WHAT IS REQUIRED: Write every record out again exactly, and keep images out of it.

------ EXERCISE MATERIALS ------

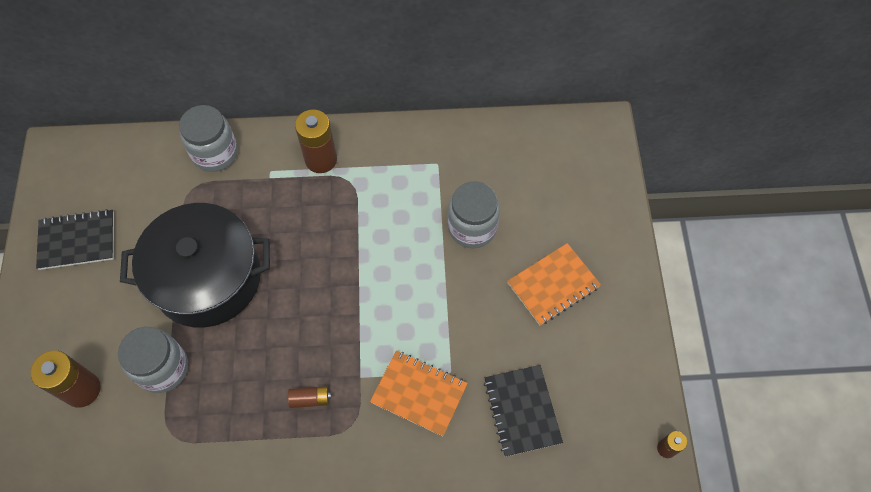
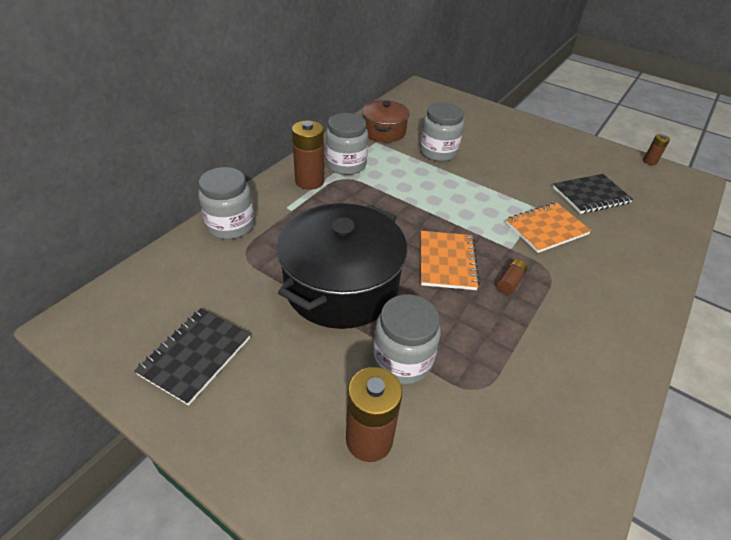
camera: 55 degrees left, 20 degrees down
(373, 167) = (346, 165): none -> grey jar
(464, 157) = (384, 131): none -> brown pot
(522, 411) = (590, 195): black notebook -> black notebook turned 45 degrees counterclockwise
(553, 285) = (509, 146): orange notebook -> orange notebook (447, 261)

------

OUTPUT FOR THIS TASK:
camera: 55 degrees left, 20 degrees down
(373, 167) = (346, 165): none -> grey jar
(464, 157) = (384, 131): none -> brown pot
(522, 411) = (590, 195): black notebook -> black notebook turned 45 degrees counterclockwise
(553, 285) = (509, 146): orange notebook -> orange notebook (447, 261)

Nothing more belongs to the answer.